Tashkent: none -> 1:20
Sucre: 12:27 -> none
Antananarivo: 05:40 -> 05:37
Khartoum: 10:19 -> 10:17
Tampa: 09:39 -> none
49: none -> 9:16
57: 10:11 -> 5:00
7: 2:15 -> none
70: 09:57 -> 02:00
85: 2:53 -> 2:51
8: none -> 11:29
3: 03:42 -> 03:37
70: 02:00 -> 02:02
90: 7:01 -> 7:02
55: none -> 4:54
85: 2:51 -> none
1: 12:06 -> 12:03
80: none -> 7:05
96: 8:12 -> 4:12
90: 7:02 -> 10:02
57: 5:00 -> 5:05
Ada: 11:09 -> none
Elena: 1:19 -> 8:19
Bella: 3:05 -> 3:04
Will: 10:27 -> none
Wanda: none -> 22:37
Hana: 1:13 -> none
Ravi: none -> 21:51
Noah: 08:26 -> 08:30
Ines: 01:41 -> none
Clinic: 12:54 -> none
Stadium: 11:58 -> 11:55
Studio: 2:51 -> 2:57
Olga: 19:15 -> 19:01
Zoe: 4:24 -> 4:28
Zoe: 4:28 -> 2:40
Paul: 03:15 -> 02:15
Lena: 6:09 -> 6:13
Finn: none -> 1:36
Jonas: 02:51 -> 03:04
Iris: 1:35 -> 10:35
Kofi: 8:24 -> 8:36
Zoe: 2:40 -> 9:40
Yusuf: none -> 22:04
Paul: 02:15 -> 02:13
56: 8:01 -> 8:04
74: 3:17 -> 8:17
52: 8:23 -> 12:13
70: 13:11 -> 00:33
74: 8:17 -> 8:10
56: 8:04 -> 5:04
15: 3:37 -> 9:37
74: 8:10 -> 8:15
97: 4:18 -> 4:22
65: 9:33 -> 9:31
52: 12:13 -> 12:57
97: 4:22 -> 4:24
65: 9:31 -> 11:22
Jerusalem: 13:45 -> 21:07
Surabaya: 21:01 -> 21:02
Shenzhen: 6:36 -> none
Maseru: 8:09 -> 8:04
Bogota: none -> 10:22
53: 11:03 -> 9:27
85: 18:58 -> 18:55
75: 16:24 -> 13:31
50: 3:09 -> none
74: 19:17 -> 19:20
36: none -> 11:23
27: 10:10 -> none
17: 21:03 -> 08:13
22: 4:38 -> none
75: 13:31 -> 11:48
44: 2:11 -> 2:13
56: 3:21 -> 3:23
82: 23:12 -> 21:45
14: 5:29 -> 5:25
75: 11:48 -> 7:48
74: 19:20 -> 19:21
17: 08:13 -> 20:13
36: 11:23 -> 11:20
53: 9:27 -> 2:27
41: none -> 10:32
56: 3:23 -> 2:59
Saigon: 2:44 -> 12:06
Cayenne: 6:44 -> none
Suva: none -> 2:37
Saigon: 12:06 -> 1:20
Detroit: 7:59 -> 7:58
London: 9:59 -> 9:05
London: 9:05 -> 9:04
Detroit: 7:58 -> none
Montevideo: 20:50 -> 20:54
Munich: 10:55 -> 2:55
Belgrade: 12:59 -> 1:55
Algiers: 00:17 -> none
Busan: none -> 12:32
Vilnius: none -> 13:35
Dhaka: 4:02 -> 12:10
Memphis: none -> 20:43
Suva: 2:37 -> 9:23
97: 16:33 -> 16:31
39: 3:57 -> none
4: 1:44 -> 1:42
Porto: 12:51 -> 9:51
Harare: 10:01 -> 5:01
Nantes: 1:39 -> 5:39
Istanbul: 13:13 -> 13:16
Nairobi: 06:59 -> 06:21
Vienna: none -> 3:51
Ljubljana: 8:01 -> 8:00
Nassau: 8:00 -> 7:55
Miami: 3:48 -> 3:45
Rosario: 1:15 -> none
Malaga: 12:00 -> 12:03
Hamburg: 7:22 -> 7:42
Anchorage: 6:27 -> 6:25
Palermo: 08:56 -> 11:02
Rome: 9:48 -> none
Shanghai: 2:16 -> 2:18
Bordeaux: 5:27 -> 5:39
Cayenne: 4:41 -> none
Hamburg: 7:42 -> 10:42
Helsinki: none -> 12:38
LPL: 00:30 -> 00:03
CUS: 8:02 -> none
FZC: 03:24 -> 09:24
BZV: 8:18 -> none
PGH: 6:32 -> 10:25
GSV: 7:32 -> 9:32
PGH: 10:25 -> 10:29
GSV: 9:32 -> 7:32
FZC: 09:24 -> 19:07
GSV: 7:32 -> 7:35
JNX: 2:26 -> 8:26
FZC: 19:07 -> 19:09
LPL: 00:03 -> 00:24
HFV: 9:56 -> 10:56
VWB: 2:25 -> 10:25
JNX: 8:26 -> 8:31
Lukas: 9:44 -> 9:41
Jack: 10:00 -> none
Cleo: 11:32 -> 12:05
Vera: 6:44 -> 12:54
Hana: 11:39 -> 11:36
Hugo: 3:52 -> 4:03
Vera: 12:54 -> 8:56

--------------------------------------------------

• [Stated task] Copy every one of the entries above, line for line, and keep each one unchanged.

• [Problem solution]
Tashkent: none -> 1:20
Sucre: 12:27 -> none
Antananarivo: 05:40 -> 05:37
Khartoum: 10:19 -> 10:17
Tampa: 09:39 -> none
49: none -> 9:16
57: 10:11 -> 5:00
7: 2:15 -> none
70: 09:57 -> 02:00
85: 2:53 -> 2:51
8: none -> 11:29
3: 03:42 -> 03:37
70: 02:00 -> 02:02
90: 7:01 -> 7:02
55: none -> 4:54
85: 2:51 -> none
1: 12:06 -> 12:03
80: none -> 7:05
96: 8:12 -> 4:12
90: 7:02 -> 10:02
57: 5:00 -> 5:05
Ada: 11:09 -> none
Elena: 1:19 -> 8:19
Bella: 3:05 -> 3:04
Will: 10:27 -> none
Wanda: none -> 22:37
Hana: 1:13 -> none
Ravi: none -> 21:51
Noah: 08:26 -> 08:30
Ines: 01:41 -> none
Clinic: 12:54 -> none
Stadium: 11:58 -> 11:55
Studio: 2:51 -> 2:57
Olga: 19:15 -> 19:01
Zoe: 4:24 -> 4:28
Zoe: 4:28 -> 2:40
Paul: 03:15 -> 02:15
Lena: 6:09 -> 6:13
Finn: none -> 1:36
Jonas: 02:51 -> 03:04
Iris: 1:35 -> 10:35
Kofi: 8:24 -> 8:36
Zoe: 2:40 -> 9:40
Yusuf: none -> 22:04
Paul: 02:15 -> 02:13
56: 8:01 -> 8:04
74: 3:17 -> 8:17
52: 8:23 -> 12:13
70: 13:11 -> 00:33
74: 8:17 -> 8:10
56: 8:04 -> 5:04
15: 3:37 -> 9:37
74: 8:10 -> 8:15
97: 4:18 -> 4:22
65: 9:33 -> 9:31
52: 12:13 -> 12:57
97: 4:22 -> 4:24
65: 9:31 -> 11:22
Jerusalem: 13:45 -> 21:07
Surabaya: 21:01 -> 21:02
Shenzhen: 6:36 -> none
Maseru: 8:09 -> 8:04
Bogota: none -> 10:22
53: 11:03 -> 9:27
85: 18:58 -> 18:55
75: 16:24 -> 13:31
50: 3:09 -> none
74: 19:17 -> 19:20
36: none -> 11:23
27: 10:10 -> none
17: 21:03 -> 08:13
22: 4:38 -> none
75: 13:31 -> 11:48
44: 2:11 -> 2:13
56: 3:21 -> 3:23
82: 23:12 -> 21:45
14: 5:29 -> 5:25
75: 11:48 -> 7:48
74: 19:20 -> 19:21
17: 08:13 -> 20:13
36: 11:23 -> 11:20
53: 9:27 -> 2:27
41: none -> 10:32
56: 3:23 -> 2:59
Saigon: 2:44 -> 12:06
Cayenne: 6:44 -> none
Suva: none -> 2:37
Saigon: 12:06 -> 1:20
Detroit: 7:59 -> 7:58
London: 9:59 -> 9:05
London: 9:05 -> 9:04
Detroit: 7:58 -> none
Montevideo: 20:50 -> 20:54
Munich: 10:55 -> 2:55
Belgrade: 12:59 -> 1:55
Algiers: 00:17 -> none
Busan: none -> 12:32
Vilnius: none -> 13:35
Dhaka: 4:02 -> 12:10
Memphis: none -> 20:43
Suva: 2:37 -> 9:23
97: 16:33 -> 16:31
39: 3:57 -> none
4: 1:44 -> 1:42
Porto: 12:51 -> 9:51
Harare: 10:01 -> 5:01
Nantes: 1:39 -> 5:39
Istanbul: 13:13 -> 13:16
Nairobi: 06:59 -> 06:21
Vienna: none -> 3:51
Ljubljana: 8:01 -> 8:00
Nassau: 8:00 -> 7:55
Miami: 3:48 -> 3:45
Rosario: 1:15 -> none
Malaga: 12:00 -> 12:03
Hamburg: 7:22 -> 7:42
Anchorage: 6:27 -> 6:25
Palermo: 08:56 -> 11:02
Rome: 9:48 -> none
Shanghai: 2:16 -> 2:18
Bordeaux: 5:27 -> 5:39
Cayenne: 4:41 -> none
Hamburg: 7:42 -> 10:42
Helsinki: none -> 12:38
LPL: 00:30 -> 00:03
CUS: 8:02 -> none
FZC: 03:24 -> 09:24
BZV: 8:18 -> none
PGH: 6:32 -> 10:25
GSV: 7:32 -> 9:32
PGH: 10:25 -> 10:29
GSV: 9:32 -> 7:32
FZC: 09:24 -> 19:07
GSV: 7:32 -> 7:35
JNX: 2:26 -> 8:26
FZC: 19:07 -> 19:09
LPL: 00:03 -> 00:24
HFV: 9:56 -> 10:56
VWB: 2:25 -> 10:25
JNX: 8:26 -> 8:31
Lukas: 9:44 -> 9:41
Jack: 10:00 -> none
Cleo: 11:32 -> 12:05
Vera: 6:44 -> 12:54
Hana: 11:39 -> 11:36
Hugo: 3:52 -> 4:03
Vera: 12:54 -> 8:56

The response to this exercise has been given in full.